Task to complete: Your task is to copy the stretch of lines in the records below that begins with the line containing "yellow hat: 1 -> 2" and ends with the line containing "red calculator: 8 -> 7", exactly as written, with nothing added.

** Opening Data for the task block **

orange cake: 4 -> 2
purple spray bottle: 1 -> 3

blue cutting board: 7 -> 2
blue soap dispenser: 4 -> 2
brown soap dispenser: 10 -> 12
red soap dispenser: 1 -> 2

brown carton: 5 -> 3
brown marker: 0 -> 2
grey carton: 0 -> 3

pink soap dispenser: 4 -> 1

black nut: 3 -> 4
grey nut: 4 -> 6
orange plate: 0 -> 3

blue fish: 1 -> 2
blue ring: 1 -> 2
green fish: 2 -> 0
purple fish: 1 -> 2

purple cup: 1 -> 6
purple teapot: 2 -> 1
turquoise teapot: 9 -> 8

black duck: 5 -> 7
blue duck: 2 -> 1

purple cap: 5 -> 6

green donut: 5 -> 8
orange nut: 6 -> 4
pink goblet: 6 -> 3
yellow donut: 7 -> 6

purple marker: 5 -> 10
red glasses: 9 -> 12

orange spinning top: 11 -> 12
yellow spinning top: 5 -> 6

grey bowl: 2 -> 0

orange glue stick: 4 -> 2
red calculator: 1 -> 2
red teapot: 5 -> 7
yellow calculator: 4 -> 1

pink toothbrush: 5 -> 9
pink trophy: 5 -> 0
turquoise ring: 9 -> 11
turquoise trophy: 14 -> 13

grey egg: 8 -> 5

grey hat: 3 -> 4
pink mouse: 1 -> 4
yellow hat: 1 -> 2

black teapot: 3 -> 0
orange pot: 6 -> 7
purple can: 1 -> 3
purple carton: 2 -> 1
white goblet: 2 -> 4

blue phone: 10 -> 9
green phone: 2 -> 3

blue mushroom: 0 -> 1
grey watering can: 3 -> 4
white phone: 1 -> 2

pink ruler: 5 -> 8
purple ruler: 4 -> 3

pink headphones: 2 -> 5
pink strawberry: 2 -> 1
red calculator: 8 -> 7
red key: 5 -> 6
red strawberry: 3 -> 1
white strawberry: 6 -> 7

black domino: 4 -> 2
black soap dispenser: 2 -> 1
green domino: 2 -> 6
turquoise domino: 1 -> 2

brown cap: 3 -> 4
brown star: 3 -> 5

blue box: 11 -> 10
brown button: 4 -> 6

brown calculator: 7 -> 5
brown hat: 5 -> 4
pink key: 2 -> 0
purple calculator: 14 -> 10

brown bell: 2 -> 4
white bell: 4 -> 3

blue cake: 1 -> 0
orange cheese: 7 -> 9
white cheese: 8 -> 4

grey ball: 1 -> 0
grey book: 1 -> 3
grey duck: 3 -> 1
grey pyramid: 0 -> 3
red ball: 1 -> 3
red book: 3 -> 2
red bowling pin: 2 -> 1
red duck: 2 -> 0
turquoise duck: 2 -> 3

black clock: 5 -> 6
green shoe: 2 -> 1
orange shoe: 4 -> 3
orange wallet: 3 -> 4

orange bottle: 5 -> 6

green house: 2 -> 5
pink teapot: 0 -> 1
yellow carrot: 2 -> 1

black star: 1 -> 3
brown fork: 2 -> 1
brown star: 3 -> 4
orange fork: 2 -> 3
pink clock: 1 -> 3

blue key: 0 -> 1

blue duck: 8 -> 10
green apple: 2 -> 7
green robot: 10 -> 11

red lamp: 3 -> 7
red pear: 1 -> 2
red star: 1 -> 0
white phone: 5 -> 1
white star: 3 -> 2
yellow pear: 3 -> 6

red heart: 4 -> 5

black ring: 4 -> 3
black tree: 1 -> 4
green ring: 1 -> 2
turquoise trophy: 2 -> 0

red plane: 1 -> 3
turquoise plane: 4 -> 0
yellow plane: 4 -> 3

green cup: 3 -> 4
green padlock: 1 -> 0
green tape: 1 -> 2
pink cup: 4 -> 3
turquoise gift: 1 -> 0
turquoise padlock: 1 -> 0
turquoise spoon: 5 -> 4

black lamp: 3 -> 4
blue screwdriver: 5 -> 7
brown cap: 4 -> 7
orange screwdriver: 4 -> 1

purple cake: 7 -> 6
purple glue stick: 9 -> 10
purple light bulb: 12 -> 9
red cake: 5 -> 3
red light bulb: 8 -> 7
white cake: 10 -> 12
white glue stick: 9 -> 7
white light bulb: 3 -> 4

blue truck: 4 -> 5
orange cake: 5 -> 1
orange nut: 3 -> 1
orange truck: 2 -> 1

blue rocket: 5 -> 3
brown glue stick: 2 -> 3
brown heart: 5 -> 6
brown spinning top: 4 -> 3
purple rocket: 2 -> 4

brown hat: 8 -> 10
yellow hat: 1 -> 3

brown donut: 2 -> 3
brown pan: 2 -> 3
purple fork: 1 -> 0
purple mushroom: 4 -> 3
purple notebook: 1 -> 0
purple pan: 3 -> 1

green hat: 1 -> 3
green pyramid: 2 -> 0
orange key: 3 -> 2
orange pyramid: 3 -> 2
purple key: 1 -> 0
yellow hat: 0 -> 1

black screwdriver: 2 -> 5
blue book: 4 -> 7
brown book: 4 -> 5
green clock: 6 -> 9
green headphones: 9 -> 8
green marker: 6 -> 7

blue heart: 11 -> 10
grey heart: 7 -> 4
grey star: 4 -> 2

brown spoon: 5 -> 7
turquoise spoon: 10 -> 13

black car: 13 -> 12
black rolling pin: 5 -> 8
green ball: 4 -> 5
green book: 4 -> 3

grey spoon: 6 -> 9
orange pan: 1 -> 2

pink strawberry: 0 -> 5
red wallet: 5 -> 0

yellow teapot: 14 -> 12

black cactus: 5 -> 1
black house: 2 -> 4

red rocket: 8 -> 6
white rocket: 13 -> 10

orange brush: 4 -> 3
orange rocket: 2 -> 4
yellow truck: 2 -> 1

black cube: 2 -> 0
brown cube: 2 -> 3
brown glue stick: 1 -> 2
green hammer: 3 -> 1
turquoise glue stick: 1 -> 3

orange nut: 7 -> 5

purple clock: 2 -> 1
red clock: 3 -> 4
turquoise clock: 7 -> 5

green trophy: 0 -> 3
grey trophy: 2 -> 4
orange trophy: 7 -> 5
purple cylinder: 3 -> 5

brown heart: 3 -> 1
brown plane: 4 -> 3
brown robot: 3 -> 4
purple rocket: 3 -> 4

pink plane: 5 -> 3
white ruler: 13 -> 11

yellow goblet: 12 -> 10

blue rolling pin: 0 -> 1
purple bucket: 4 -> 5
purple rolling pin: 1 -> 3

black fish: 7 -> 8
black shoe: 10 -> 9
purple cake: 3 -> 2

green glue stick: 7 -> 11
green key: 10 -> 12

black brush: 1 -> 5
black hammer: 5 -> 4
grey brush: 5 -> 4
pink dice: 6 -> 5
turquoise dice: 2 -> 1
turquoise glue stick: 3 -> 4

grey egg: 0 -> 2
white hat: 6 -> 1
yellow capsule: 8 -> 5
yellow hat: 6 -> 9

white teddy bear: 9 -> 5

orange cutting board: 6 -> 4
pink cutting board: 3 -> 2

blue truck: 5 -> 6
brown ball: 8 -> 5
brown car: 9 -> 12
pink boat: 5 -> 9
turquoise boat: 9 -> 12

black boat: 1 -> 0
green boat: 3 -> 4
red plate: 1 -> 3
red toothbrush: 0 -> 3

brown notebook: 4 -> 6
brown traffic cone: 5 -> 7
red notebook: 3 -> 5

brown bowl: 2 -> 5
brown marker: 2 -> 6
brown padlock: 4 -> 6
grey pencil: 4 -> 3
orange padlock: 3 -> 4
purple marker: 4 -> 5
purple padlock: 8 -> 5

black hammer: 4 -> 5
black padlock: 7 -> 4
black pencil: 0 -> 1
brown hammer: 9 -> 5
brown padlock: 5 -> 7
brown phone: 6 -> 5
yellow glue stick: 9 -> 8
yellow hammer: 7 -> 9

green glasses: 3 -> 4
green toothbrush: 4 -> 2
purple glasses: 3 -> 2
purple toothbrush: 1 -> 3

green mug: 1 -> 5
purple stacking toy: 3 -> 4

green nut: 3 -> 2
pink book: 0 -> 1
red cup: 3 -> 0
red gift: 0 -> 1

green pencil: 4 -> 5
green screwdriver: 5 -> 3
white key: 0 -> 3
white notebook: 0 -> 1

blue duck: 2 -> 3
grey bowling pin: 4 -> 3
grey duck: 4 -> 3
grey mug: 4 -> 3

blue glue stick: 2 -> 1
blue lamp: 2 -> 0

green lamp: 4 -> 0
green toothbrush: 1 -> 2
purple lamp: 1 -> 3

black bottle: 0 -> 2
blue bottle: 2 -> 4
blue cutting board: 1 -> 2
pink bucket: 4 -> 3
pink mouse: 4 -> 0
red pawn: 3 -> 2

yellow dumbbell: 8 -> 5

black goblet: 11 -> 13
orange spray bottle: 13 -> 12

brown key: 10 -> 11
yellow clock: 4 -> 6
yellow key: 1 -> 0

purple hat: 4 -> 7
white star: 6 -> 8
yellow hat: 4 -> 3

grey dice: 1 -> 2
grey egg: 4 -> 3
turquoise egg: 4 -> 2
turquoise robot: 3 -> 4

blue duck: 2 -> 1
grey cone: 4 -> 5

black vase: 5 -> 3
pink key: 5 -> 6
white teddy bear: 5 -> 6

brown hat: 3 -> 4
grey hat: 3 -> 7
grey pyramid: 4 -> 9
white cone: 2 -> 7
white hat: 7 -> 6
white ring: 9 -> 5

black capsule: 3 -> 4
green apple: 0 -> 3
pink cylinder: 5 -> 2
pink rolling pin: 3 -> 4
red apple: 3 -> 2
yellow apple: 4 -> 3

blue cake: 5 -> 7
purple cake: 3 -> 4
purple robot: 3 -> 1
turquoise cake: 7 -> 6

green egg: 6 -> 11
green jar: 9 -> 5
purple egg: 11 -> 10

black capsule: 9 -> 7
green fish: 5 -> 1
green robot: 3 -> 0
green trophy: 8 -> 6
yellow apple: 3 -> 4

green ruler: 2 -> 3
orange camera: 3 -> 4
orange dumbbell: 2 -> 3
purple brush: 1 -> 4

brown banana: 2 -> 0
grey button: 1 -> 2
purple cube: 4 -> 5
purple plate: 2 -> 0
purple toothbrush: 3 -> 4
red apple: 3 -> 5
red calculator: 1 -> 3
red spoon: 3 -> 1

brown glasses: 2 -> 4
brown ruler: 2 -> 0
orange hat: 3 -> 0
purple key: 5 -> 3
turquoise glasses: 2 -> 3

** Closing Data for the task block **

Exercise solution:
yellow hat: 1 -> 2

black teapot: 3 -> 0
orange pot: 6 -> 7
purple can: 1 -> 3
purple carton: 2 -> 1
white goblet: 2 -> 4

blue phone: 10 -> 9
green phone: 2 -> 3

blue mushroom: 0 -> 1
grey watering can: 3 -> 4
white phone: 1 -> 2

pink ruler: 5 -> 8
purple ruler: 4 -> 3

pink headphones: 2 -> 5
pink strawberry: 2 -> 1
red calculator: 8 -> 7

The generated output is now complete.